From the entries below, retype only the lines from the one with "first_place: [146, 550]" through the one with "second_place: [555, 254]", exactly as written.

------------

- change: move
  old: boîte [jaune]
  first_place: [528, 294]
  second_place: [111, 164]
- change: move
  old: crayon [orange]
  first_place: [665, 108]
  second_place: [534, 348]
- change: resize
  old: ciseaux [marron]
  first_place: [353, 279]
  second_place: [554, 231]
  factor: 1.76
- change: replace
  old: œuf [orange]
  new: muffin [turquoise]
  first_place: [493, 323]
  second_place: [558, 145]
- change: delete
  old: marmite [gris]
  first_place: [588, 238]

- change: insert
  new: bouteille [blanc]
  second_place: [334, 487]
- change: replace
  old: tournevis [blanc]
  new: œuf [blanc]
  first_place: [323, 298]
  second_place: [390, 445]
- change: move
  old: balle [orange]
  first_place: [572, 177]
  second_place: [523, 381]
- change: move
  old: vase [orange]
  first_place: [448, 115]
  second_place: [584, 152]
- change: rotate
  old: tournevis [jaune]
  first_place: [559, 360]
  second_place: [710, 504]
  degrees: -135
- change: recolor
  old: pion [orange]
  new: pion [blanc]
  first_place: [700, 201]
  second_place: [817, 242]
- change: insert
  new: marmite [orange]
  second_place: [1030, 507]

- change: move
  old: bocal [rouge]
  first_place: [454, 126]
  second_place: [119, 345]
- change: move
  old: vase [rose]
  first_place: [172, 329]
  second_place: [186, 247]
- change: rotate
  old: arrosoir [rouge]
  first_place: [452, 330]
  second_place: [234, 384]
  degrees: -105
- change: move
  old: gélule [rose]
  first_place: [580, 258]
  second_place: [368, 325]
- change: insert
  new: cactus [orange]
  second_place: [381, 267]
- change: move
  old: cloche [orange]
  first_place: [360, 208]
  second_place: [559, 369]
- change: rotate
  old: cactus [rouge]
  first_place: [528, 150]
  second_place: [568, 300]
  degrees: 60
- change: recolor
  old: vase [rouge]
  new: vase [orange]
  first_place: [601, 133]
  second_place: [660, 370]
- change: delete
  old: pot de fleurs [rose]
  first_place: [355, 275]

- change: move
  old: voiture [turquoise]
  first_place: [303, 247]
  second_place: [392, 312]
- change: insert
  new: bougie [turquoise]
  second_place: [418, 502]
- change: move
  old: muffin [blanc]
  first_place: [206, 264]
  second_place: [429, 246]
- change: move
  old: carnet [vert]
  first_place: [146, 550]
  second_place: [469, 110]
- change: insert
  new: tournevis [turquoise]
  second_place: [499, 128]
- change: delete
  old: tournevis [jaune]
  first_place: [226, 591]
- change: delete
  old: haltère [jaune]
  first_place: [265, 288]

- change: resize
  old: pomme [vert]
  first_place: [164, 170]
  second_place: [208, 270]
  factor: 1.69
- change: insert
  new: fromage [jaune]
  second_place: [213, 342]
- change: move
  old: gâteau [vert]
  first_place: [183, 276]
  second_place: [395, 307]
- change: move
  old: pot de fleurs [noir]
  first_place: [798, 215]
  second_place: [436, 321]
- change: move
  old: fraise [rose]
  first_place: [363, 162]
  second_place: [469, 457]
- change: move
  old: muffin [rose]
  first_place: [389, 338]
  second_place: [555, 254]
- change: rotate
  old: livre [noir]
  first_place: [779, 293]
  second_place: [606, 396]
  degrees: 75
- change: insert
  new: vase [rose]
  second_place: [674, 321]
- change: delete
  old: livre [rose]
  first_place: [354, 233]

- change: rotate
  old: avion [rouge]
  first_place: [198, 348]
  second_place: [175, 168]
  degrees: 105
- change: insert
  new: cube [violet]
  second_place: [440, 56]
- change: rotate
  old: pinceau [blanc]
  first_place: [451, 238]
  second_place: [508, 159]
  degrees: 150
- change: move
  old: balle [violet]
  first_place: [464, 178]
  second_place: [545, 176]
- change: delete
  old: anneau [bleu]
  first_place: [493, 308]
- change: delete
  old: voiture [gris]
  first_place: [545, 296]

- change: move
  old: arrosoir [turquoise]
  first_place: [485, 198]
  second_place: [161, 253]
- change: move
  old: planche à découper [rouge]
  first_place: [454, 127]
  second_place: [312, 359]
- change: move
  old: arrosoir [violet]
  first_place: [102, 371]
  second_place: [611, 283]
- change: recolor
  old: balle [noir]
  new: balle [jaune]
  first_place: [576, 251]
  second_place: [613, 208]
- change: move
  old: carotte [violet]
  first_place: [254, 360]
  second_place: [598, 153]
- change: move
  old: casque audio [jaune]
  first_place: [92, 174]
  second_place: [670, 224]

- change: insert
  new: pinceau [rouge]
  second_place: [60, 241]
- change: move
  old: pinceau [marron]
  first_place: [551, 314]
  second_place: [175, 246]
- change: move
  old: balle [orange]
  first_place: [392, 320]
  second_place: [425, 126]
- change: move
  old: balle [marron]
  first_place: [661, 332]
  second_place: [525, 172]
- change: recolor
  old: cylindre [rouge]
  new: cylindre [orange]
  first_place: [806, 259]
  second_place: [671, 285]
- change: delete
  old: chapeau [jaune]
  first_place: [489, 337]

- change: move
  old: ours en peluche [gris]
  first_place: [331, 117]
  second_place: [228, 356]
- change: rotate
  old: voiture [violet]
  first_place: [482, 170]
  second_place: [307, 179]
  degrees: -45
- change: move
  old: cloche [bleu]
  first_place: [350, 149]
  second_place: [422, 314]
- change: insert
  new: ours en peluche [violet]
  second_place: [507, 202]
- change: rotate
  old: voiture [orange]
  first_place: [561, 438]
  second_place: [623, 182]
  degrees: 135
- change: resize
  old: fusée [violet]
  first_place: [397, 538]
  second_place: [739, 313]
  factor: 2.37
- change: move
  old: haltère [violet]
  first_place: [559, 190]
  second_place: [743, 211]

------------

# Task solution
  first_place: [146, 550]
  second_place: [469, 110]
- change: insert
  new: tournevis [turquoise]
  second_place: [499, 128]
- change: delete
  old: tournevis [jaune]
  first_place: [226, 591]
- change: delete
  old: haltère [jaune]
  first_place: [265, 288]

- change: resize
  old: pomme [vert]
  first_place: [164, 170]
  second_place: [208, 270]
  factor: 1.69
- change: insert
  new: fromage [jaune]
  second_place: [213, 342]
- change: move
  old: gâteau [vert]
  first_place: [183, 276]
  second_place: [395, 307]
- change: move
  old: pot de fleurs [noir]
  first_place: [798, 215]
  second_place: [436, 321]
- change: move
  old: fraise [rose]
  first_place: [363, 162]
  second_place: [469, 457]
- change: move
  old: muffin [rose]
  first_place: [389, 338]
  second_place: [555, 254]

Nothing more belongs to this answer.